Excerpted records.
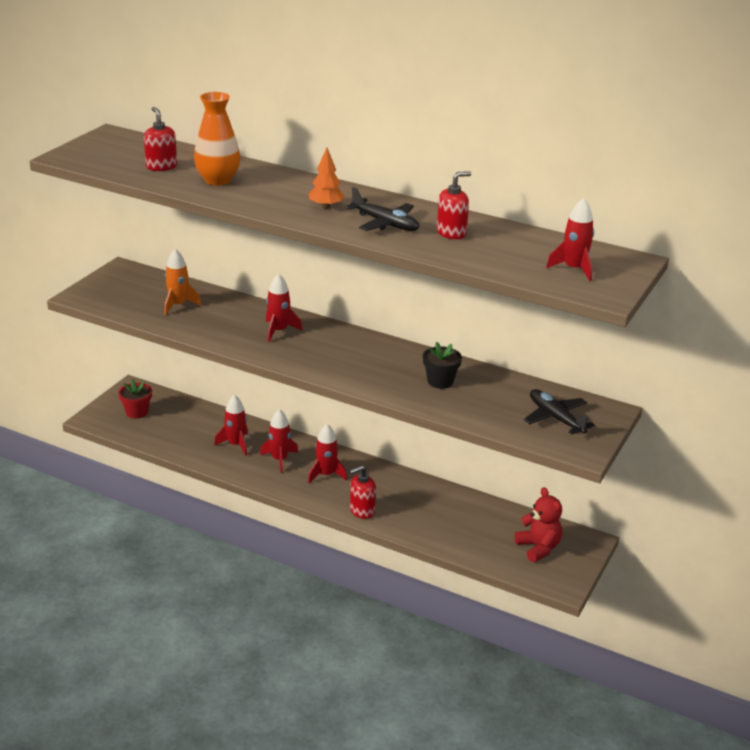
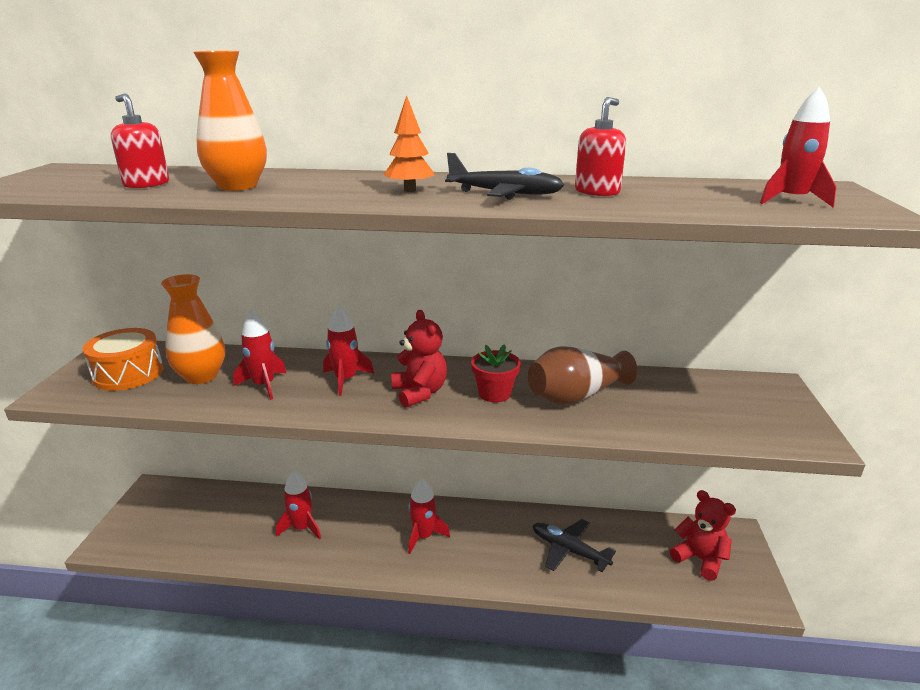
camera: 20 degrees left, 5 degrees down
red flower pot [119,379,152,419] -> red flower pot moved to [471,344,521,402]
orange rocket [164,249,201,315] -> orange vase [161,274,225,384]
red rocket [260,409,298,473] -> red rocket moved to [233,309,286,400]
red soap dispenser [349,465,376,519] -> none
black flower pot [423,342,462,389] -> brown vase [528,346,637,405]
black plane [524,389,595,435] -> black plane moved to [532,519,616,572]
none -> orange drum [82,328,163,391]
none -> red teddy bear [391,310,447,408]

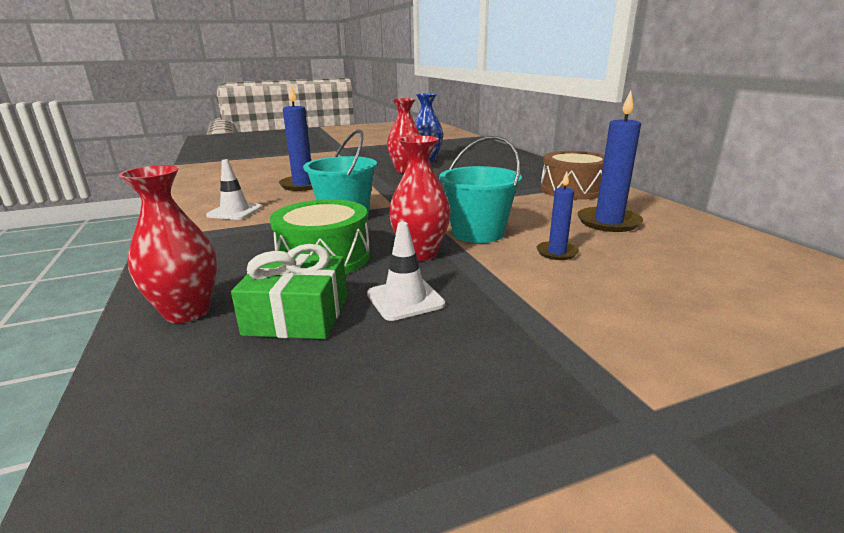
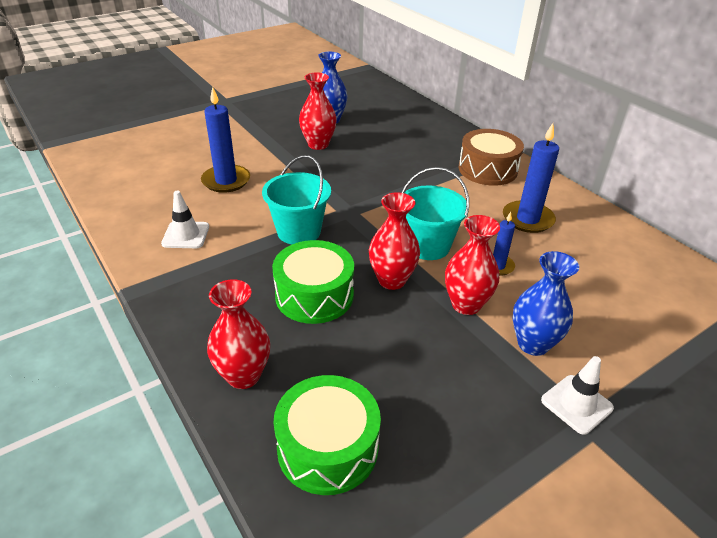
camera: 15 degrees left, 15 degrees up
green gift [231,244,347,339] -> none
white traffic cone [367,222,445,321] -> white traffic cone moved to [541,356,614,435]
none -> green drum [274,375,381,495]
none -> red vase [445,215,500,315]
none -> blue vase [513,251,579,356]

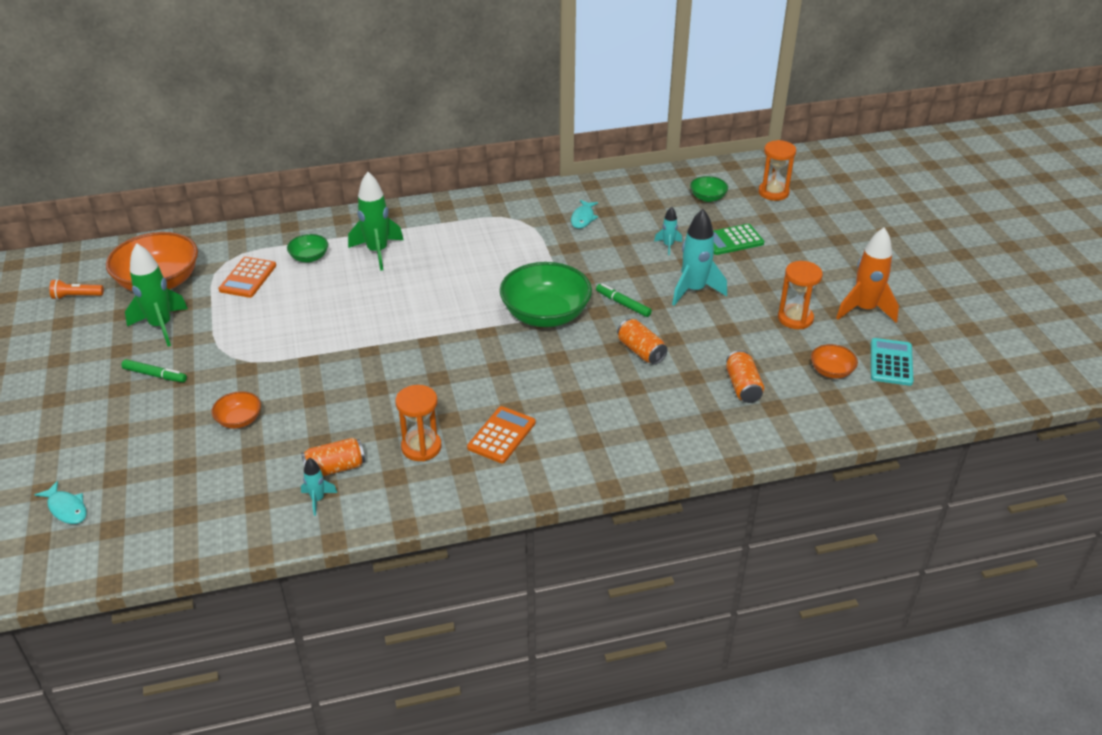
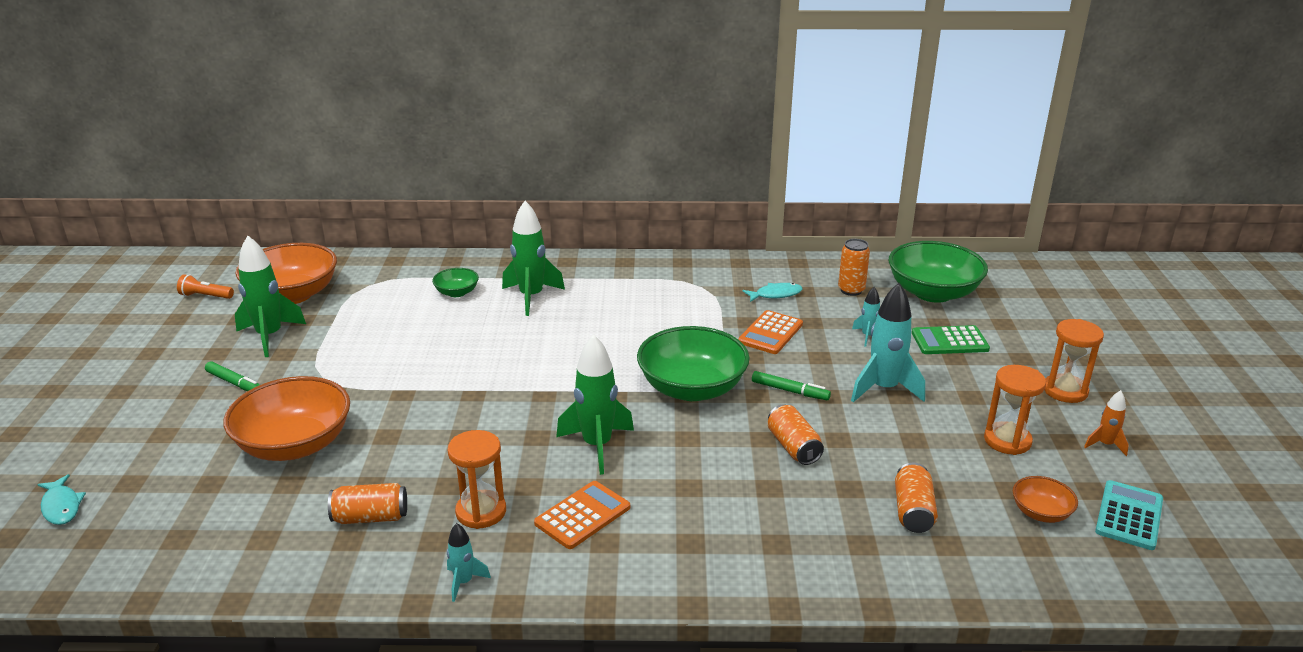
camera: 15 degrees right, 10 degrees down
orange bowl [212,391,261,429] -> orange bowl [224,376,350,461], size x2.10
orange calculator [218,257,276,298] -> orange calculator moved to [738,310,803,354]
turquoise rocket [301,458,338,516] -> turquoise rocket moved to [447,523,491,602]
turquoise fish [571,200,598,229] -> turquoise fish turned 135 degrees counterclockwise [743,283,802,302]
green marker [596,283,652,317] -> green marker turned 150 degrees clockwise [752,371,831,400]
green bowl [690,176,728,202] -> green bowl [889,241,988,303], size x2.10
orange hourglass [758,140,796,201] -> orange hourglass moved to [1044,319,1104,403]
orange rocket [836,227,899,323] -> orange rocket [1084,390,1129,456], size x0.51
none -> green rocket [556,334,634,475]
none -> orange can [838,239,870,296]

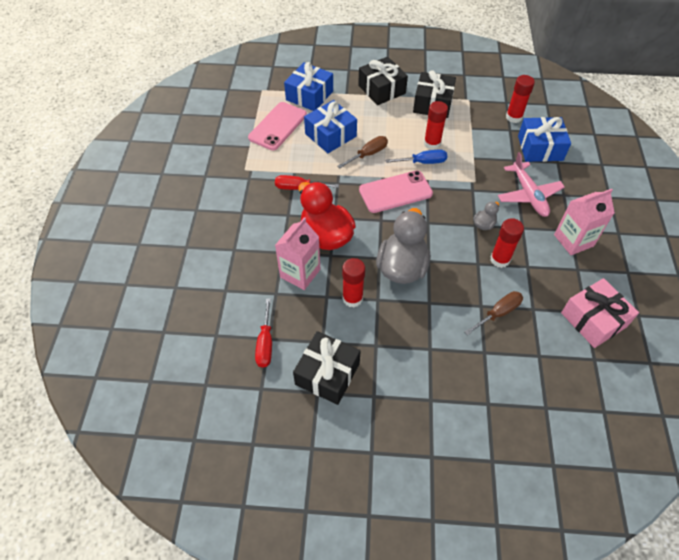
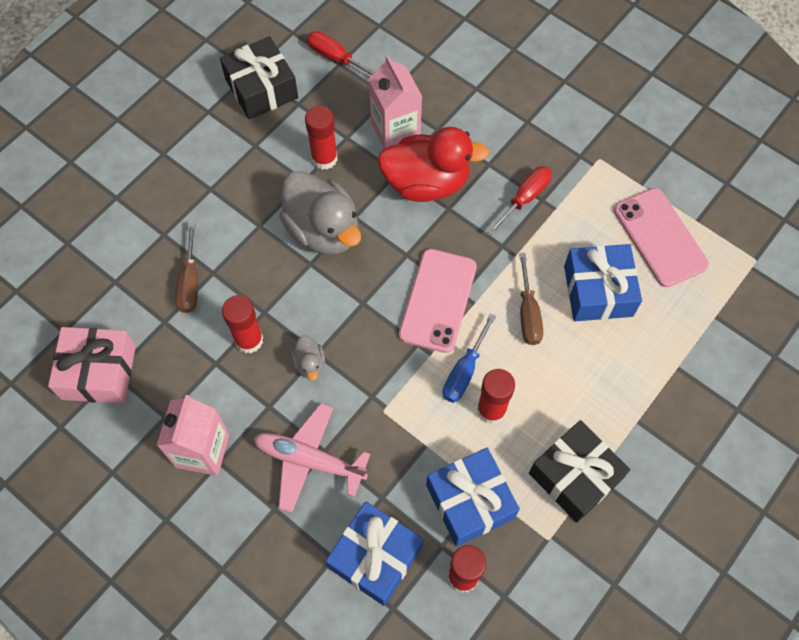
camera: 125 degrees right, 10 degrees up
blue gift [284,62,333,111] -> blue gift moved to [426,448,520,546]
black gift [358,57,408,105] -> none

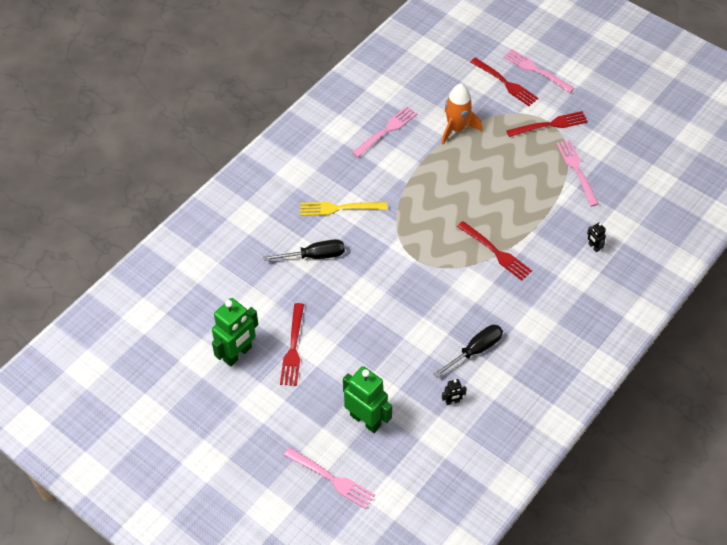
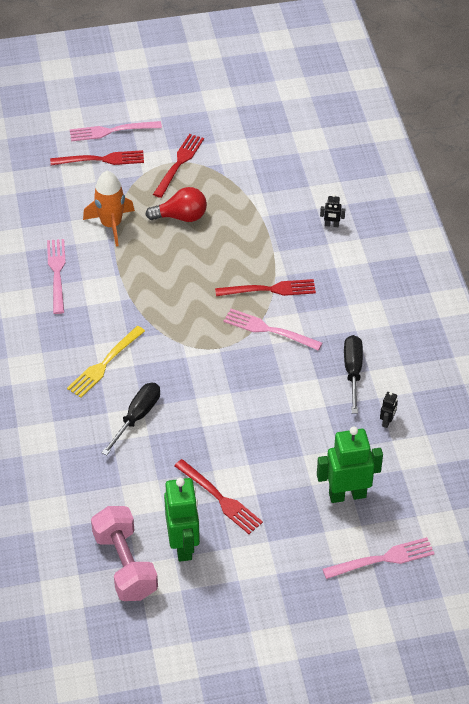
camera: 50 degrees left, 5 degrees down
pink fork [557,140,599,206] -> pink fork moved to [223,309,322,351]
none -> pink dumbbell [91,506,158,601]
none -> red light bulb [146,187,207,222]

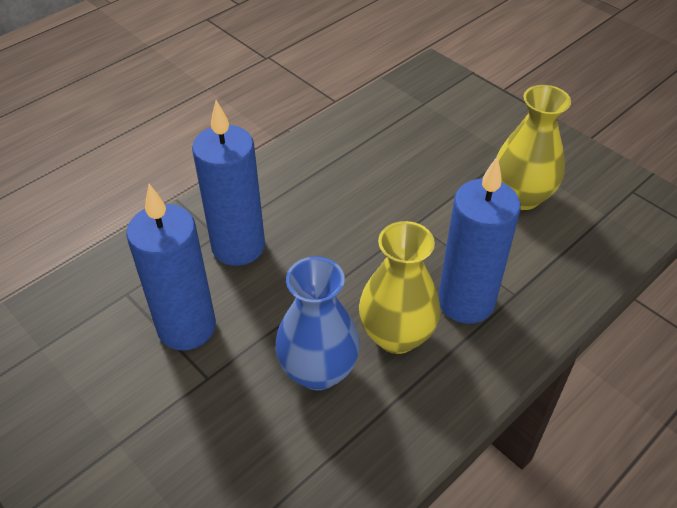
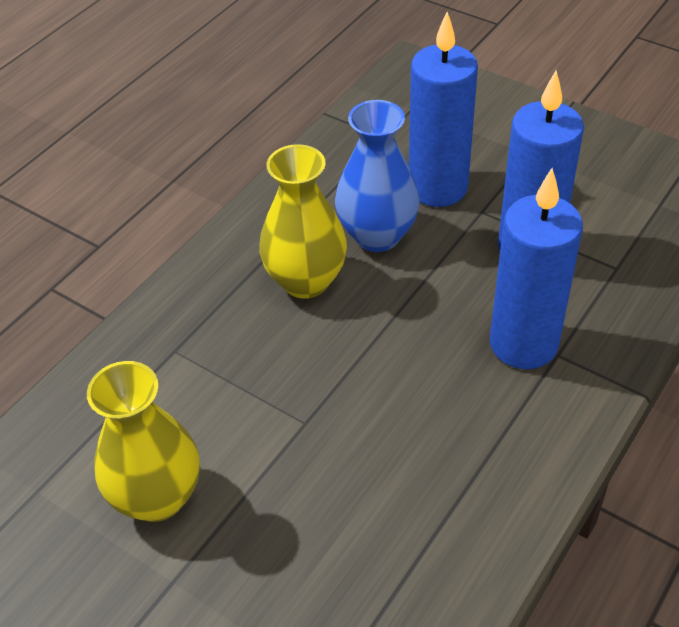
camera: 170 degrees right, 0 degrees up
blue candle [438,157,521,324] -> blue candle moved to [409,12,478,207]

What this task involves. Beginning with the line containing "green marker [596,283,652,317]" and ending with the last line of the material, output each line exactly; do not include pictures.

Task response.
green marker [596,283,652,317] -> green marker turned 150 degrees clockwise [752,371,831,400]
green bowl [690,176,728,202] -> green bowl [889,241,988,303], size x2.10
orange hourglass [758,140,796,201] -> orange hourglass moved to [1044,319,1104,403]
orange rocket [836,227,899,323] -> orange rocket [1084,390,1129,456], size x0.51
none -> green rocket [556,334,634,475]
none -> orange can [838,239,870,296]

camera: 125 degrees right, 10 degrees up
blue gift [284,62,333,111] -> blue gift moved to [426,448,520,546]
black gift [358,57,408,105] -> none

camera: 50 degrees left, 5 degrees down
pink fork [557,140,599,206] -> pink fork moved to [223,309,322,351]
none -> pink dumbbell [91,506,158,601]
none -> red light bulb [146,187,207,222]

camera: 170 degrees right, 0 degrees up
blue candle [438,157,521,324] -> blue candle moved to [409,12,478,207]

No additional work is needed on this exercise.